* _PROMPT_:
Below are the records; count the lines in which "white" occurs and report only that number.
(INPUT DATA)
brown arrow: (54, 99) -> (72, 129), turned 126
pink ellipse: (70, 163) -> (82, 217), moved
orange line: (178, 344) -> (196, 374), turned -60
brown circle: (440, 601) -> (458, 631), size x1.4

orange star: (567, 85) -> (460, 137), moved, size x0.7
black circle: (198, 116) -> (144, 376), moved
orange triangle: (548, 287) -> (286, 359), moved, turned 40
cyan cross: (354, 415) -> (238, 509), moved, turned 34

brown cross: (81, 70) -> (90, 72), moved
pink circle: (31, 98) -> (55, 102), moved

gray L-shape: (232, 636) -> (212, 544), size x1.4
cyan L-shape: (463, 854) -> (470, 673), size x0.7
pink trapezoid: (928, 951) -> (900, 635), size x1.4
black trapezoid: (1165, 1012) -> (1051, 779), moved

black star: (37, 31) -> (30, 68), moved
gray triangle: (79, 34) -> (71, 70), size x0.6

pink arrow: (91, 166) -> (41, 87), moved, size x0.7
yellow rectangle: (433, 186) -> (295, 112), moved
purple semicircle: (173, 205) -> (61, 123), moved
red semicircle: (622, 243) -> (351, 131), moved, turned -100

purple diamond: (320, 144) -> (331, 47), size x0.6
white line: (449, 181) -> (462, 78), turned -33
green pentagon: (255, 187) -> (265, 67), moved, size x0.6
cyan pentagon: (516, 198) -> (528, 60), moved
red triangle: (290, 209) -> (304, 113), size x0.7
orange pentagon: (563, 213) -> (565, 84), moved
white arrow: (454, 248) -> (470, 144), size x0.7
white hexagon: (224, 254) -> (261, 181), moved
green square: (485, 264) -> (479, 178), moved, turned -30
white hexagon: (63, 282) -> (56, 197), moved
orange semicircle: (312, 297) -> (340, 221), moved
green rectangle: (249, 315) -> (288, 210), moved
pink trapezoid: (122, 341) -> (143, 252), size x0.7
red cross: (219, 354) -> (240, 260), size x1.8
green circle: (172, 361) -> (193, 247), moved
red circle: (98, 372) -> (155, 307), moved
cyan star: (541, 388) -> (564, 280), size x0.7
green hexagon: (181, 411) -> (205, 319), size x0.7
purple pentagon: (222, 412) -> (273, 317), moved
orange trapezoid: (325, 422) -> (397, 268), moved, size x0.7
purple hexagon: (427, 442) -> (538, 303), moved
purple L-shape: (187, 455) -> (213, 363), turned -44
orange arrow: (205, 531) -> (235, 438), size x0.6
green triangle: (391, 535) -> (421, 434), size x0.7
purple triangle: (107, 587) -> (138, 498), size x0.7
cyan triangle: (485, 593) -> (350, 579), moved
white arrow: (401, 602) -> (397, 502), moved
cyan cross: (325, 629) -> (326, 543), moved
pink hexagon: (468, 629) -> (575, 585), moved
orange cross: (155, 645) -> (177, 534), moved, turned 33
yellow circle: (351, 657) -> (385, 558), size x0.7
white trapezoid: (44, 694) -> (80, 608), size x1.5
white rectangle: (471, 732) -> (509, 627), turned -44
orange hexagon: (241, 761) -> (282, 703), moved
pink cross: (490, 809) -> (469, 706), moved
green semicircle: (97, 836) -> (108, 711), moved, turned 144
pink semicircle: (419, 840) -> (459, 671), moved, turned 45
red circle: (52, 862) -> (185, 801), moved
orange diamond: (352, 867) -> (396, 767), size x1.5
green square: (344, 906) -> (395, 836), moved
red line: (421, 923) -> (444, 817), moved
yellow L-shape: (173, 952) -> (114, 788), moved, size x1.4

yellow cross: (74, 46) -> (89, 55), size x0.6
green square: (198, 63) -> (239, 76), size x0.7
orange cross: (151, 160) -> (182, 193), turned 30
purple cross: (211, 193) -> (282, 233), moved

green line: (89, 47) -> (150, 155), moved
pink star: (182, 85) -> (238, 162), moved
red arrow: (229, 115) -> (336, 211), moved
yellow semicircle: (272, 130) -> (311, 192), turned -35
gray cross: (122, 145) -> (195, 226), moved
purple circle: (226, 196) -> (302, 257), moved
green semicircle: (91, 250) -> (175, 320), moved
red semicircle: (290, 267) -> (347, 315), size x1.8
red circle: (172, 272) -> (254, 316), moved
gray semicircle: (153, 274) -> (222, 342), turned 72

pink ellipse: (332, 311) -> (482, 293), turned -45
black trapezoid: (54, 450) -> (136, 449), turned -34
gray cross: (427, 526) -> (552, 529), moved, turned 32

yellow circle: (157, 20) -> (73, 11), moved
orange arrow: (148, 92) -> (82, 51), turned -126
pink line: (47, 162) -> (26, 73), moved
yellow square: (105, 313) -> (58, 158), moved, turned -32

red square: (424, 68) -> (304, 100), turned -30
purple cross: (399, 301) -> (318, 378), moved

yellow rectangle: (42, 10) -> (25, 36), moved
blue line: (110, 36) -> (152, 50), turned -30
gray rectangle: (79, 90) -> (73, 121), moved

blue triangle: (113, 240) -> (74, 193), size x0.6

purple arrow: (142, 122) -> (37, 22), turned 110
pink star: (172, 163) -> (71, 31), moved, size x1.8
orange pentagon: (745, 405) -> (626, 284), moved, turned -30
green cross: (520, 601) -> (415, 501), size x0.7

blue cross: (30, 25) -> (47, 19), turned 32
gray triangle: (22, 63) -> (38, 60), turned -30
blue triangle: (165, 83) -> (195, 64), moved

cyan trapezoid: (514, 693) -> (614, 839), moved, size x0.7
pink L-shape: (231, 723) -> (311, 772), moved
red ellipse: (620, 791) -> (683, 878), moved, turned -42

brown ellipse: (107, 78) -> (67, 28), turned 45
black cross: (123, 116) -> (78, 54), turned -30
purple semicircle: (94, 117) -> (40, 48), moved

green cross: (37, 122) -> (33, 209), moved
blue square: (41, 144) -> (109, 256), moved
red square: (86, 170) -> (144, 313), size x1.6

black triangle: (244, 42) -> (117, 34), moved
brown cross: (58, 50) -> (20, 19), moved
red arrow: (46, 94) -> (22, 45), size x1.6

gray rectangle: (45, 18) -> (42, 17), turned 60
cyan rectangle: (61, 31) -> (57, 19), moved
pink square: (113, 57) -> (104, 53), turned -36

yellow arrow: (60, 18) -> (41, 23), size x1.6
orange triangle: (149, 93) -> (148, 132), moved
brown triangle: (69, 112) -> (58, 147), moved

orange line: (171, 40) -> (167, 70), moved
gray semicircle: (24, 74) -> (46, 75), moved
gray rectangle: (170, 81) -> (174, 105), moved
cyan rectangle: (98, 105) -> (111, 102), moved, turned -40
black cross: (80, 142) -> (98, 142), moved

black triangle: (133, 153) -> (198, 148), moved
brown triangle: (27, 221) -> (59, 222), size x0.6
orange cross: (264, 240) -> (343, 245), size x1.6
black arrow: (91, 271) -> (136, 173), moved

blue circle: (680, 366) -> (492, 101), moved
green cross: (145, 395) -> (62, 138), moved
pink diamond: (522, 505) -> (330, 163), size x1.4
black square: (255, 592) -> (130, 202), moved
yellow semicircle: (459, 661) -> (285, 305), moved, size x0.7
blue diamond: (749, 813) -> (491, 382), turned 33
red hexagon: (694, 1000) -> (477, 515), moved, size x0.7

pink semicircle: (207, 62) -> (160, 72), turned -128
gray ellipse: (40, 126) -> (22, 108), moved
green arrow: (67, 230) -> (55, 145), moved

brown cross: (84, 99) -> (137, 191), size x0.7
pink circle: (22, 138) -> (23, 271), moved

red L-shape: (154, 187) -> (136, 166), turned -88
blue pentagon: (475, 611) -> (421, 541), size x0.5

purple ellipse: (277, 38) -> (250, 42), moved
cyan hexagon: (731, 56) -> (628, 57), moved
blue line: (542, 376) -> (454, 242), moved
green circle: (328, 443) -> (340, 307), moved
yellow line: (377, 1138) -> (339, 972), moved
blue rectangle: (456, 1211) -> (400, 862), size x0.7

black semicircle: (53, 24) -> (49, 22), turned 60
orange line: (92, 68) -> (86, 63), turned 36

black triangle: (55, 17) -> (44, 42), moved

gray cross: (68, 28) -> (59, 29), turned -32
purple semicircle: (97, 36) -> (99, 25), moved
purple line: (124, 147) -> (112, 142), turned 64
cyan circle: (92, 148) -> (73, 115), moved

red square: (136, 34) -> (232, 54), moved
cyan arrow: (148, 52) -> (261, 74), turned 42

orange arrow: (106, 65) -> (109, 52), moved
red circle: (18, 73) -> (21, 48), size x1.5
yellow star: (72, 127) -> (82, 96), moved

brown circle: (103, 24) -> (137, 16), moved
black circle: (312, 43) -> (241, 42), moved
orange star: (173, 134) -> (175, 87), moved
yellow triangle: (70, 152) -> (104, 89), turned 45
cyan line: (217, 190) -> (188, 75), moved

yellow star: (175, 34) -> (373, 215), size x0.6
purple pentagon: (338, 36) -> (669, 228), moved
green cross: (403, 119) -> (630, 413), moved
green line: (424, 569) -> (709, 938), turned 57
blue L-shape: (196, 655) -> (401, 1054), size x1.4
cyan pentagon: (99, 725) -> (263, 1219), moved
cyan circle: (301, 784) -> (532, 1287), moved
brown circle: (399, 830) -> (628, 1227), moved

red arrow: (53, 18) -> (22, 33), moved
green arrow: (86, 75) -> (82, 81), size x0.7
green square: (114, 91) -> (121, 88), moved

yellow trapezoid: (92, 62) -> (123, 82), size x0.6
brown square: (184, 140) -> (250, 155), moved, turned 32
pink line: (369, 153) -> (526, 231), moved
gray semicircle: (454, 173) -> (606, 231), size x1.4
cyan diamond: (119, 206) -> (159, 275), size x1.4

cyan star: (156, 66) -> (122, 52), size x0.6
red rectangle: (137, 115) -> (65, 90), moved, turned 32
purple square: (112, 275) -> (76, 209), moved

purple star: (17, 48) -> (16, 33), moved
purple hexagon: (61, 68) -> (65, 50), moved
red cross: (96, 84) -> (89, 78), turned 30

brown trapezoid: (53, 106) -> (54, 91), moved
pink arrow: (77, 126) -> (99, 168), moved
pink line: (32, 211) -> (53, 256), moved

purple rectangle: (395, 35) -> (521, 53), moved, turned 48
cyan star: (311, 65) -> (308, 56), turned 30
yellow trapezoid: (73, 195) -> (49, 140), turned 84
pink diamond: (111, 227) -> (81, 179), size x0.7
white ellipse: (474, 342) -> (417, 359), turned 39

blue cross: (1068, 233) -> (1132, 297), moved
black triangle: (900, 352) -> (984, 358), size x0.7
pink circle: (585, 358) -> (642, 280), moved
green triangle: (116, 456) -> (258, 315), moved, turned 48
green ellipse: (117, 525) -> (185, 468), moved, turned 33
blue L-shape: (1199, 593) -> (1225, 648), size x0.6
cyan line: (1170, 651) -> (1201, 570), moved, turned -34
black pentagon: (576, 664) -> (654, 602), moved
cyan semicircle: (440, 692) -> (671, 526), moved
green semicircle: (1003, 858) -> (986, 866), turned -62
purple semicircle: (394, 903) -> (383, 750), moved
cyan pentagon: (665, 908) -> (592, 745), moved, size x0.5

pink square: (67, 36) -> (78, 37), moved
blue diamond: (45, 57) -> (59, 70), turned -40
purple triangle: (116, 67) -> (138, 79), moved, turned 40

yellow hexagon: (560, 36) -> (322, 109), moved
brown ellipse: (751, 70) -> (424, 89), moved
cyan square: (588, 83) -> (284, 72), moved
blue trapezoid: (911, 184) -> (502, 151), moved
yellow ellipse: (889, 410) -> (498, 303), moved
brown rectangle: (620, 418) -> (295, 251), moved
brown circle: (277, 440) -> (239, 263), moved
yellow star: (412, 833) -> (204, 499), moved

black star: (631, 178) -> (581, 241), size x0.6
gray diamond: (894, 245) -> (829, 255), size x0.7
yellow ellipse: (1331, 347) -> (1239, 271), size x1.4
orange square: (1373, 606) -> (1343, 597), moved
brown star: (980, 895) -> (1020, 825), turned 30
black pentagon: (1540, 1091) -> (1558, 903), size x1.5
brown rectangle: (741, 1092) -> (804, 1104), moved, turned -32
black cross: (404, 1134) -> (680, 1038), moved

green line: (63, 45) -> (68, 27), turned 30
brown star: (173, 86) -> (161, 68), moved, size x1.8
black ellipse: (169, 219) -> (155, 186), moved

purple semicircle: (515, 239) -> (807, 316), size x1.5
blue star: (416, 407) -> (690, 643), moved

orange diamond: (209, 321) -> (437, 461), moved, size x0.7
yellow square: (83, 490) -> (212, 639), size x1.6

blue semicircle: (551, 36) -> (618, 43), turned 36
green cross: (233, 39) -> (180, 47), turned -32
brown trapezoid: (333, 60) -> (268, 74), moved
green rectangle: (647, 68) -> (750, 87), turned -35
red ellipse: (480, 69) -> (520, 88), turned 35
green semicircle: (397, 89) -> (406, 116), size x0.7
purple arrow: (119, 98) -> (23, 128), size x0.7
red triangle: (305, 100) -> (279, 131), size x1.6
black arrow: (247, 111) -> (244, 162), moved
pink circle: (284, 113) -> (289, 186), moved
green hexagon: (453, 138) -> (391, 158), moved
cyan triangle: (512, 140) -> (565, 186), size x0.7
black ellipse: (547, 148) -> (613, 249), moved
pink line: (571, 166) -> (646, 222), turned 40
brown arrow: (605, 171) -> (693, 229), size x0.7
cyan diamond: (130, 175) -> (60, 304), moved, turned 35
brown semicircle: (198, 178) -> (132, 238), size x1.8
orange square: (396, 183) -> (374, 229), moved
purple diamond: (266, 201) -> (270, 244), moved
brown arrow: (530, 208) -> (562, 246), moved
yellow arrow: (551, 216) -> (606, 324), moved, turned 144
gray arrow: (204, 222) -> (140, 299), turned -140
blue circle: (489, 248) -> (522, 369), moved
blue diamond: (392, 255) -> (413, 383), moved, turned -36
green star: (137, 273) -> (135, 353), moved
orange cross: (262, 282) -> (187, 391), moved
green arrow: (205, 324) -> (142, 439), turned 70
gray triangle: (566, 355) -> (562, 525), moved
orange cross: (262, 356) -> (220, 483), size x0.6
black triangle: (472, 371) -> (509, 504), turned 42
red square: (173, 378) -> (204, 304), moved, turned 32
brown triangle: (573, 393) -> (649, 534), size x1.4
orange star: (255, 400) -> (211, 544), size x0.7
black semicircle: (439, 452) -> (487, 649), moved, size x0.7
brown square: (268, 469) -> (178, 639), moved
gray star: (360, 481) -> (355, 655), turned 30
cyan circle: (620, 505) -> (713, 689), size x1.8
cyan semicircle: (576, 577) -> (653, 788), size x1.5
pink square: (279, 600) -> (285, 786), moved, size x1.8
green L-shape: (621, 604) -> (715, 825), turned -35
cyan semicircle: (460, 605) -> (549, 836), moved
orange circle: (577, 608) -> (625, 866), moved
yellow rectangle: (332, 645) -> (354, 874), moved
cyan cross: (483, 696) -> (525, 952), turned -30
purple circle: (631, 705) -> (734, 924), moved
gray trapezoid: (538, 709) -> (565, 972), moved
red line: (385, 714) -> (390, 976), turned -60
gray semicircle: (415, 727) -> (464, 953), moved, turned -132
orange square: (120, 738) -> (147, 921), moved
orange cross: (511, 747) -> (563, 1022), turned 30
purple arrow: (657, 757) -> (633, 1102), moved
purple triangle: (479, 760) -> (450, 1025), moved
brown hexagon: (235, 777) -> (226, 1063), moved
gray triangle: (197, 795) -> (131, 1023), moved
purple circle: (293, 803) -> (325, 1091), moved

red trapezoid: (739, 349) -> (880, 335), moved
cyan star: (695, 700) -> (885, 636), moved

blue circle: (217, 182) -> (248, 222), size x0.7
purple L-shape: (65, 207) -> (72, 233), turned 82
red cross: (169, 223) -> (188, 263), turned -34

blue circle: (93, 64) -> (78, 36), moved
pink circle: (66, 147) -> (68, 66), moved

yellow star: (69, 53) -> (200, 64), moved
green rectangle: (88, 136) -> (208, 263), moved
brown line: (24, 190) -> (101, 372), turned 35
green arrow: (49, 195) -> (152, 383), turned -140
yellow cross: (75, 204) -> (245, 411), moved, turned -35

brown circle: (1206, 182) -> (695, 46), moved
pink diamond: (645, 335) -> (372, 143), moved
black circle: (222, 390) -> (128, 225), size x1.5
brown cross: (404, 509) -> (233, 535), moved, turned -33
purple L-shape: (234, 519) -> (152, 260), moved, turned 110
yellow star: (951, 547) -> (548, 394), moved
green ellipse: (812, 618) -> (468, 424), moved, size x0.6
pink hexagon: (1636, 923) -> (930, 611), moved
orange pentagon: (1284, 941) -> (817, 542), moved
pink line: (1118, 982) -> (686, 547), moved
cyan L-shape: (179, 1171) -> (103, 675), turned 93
(End INPUT DATA)
* _SOLUTION_:
8